Available data section start

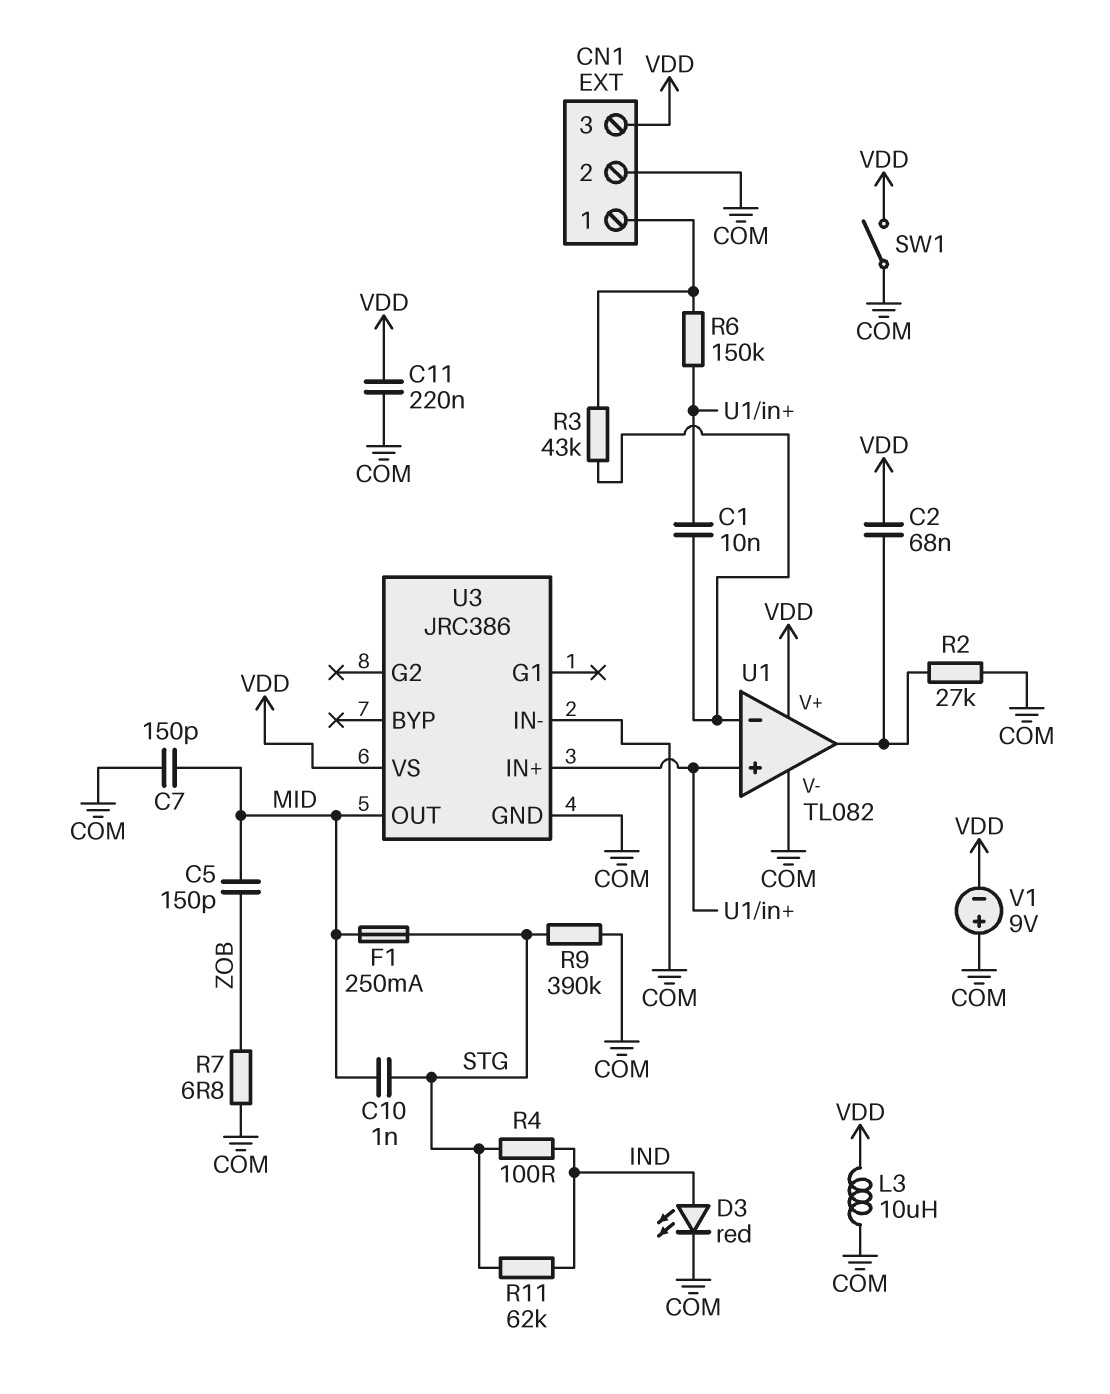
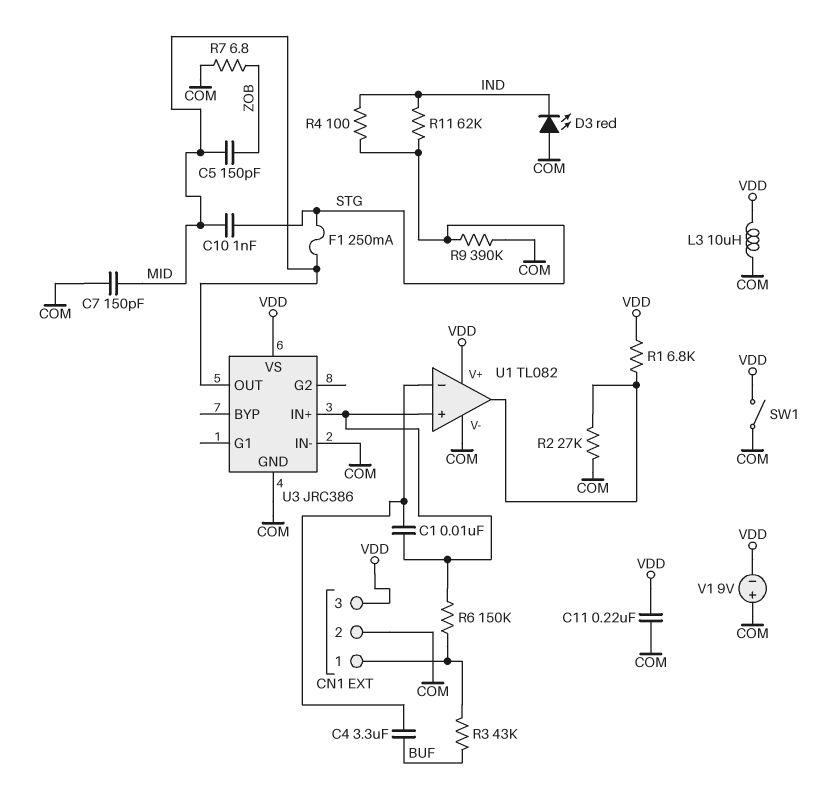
C2: 68nF (U1/out, VDD) -> none
C4: none -> 3.3uF (BUF, U1/in-)
D3: LED red (A IND, K COM) -> LED red (A COM, K IND)
R1: none -> 6.8k (U1/out, VDD)
R3: 43k (CN1/1, U1/in-) -> 43k (BUF, CN1/1)

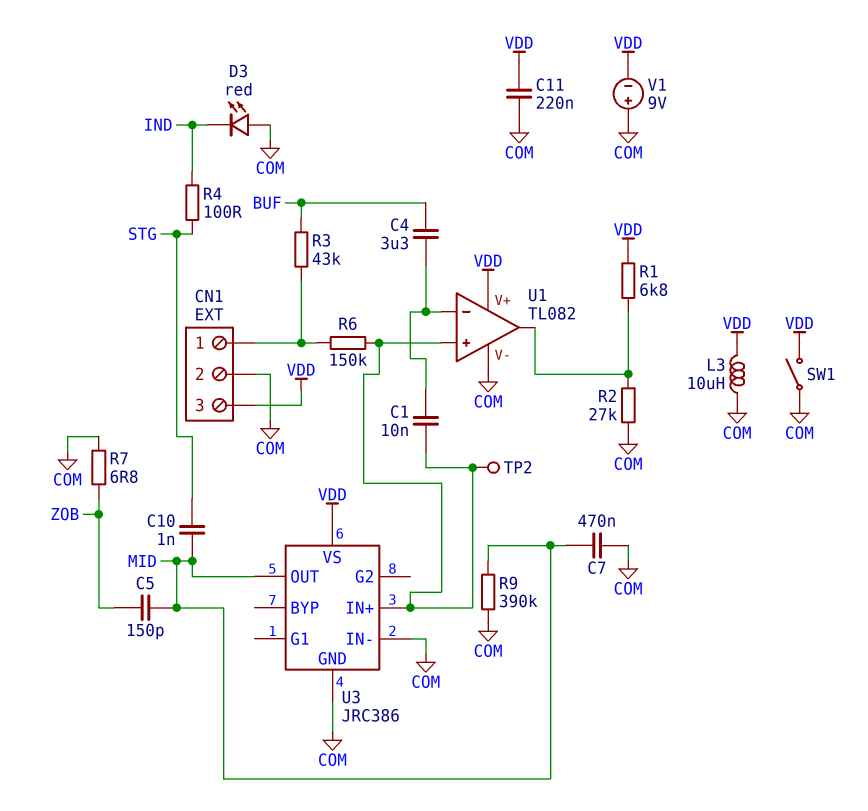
C7: 150pF (COM, MID) -> 470nF (COM, MID)
F1: 250mA (MID, STG) -> none
R9: 390k (COM, STG) -> 390k (COM, MID)
R11: 62k (IND, STG) -> none
TP2: none -> test point (U1/in+)

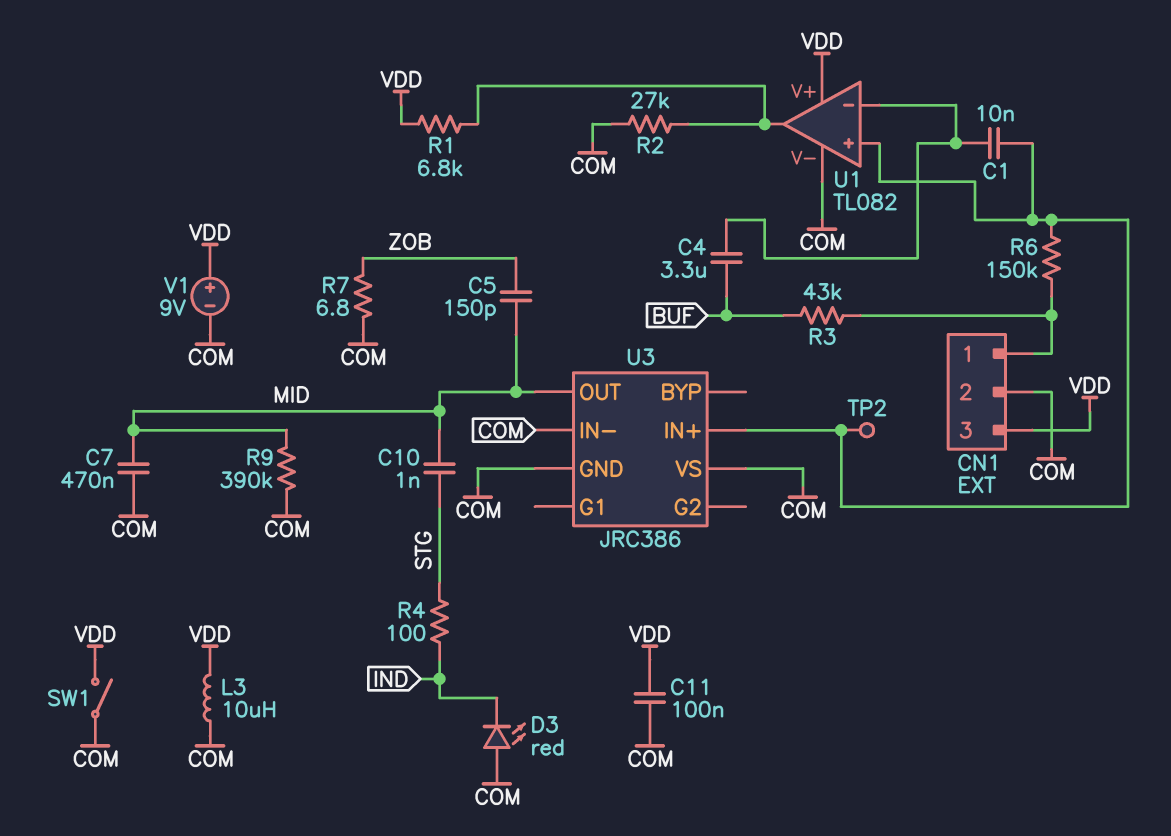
C11: 220nF (COM, VDD) -> 100nF (COM, VDD)
U3 pin VS: VDD -> COM
V1: 9V (plus COM, minus VDD) -> 9V (plus VDD, minus COM)

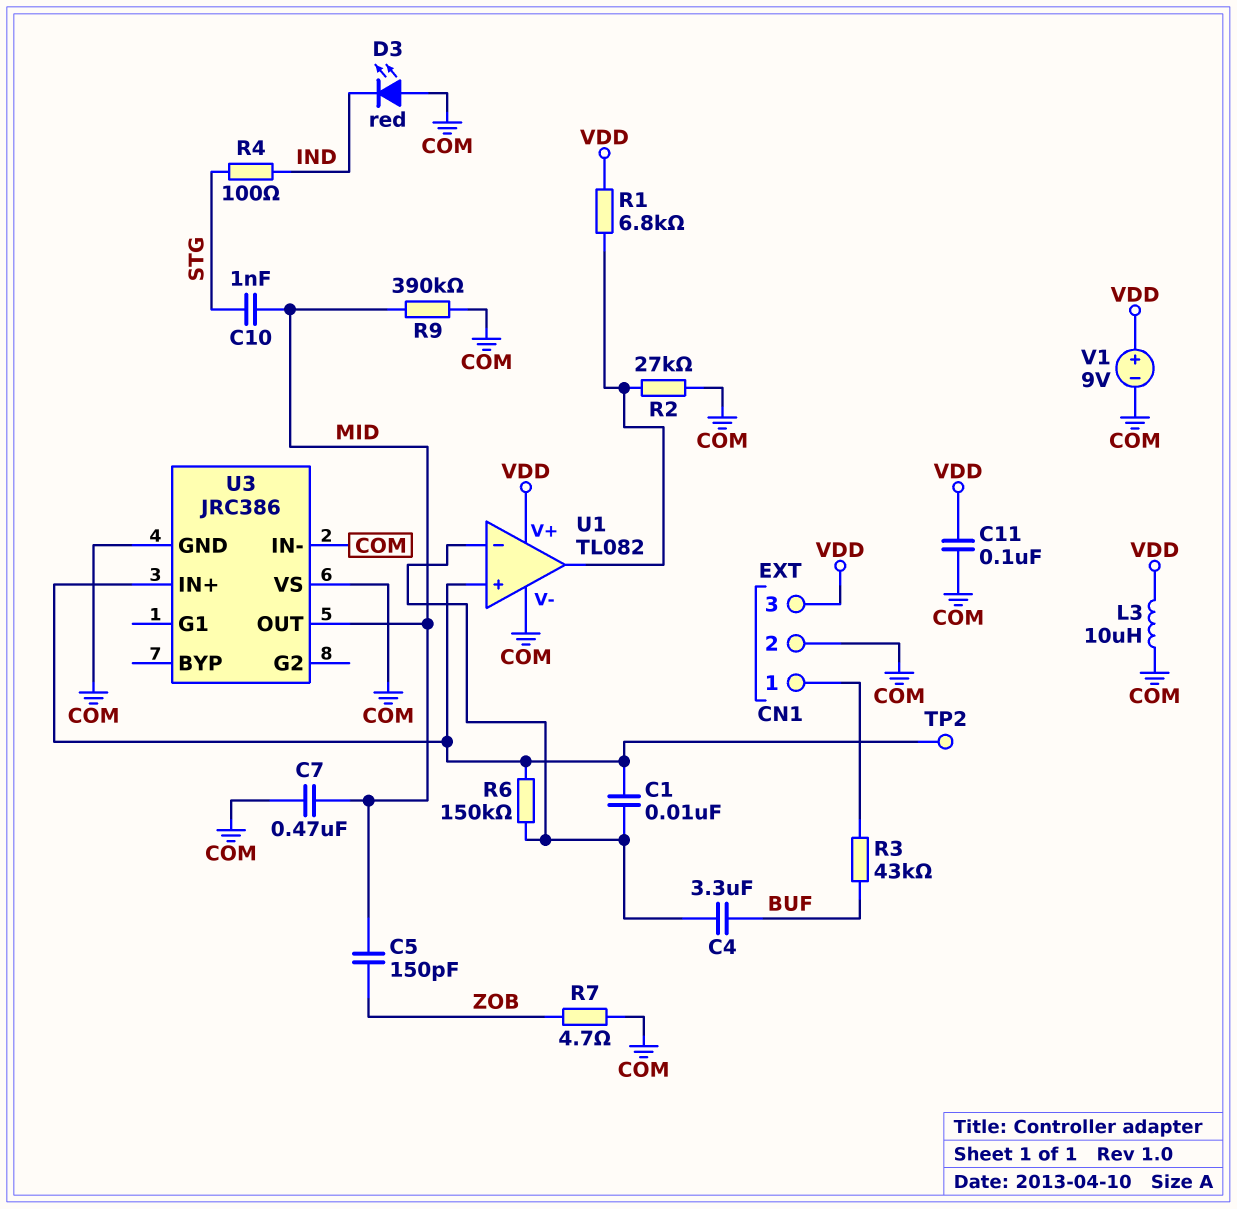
R6: 150k (CN1/1, U1/in+) -> 150k (U1/in+, U1/in-)
R7: 6.8 (COM, ZOB) -> 4.7 (COM, ZOB)
SW1: switch (COM, VDD) -> none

Available data section end

Directions:
Set down exactly the lines between the one with "D3: LED red" and the last line of the material above, both included, but none of the pictures.

Written solution:
D3: LED red (A IND, K COM) -> LED red (A COM, K IND)
R1: none -> 6.8k (U1/out, VDD)
R3: 43k (CN1/1, U1/in-) -> 43k (BUF, CN1/1)

C7: 150pF (COM, MID) -> 470nF (COM, MID)
F1: 250mA (MID, STG) -> none
R9: 390k (COM, STG) -> 390k (COM, MID)
R11: 62k (IND, STG) -> none
TP2: none -> test point (U1/in+)

C11: 220nF (COM, VDD) -> 100nF (COM, VDD)
U3 pin VS: VDD -> COM
V1: 9V (plus COM, minus VDD) -> 9V (plus VDD, minus COM)

R6: 150k (CN1/1, U1/in+) -> 150k (U1/in+, U1/in-)
R7: 6.8 (COM, ZOB) -> 4.7 (COM, ZOB)
SW1: switch (COM, VDD) -> none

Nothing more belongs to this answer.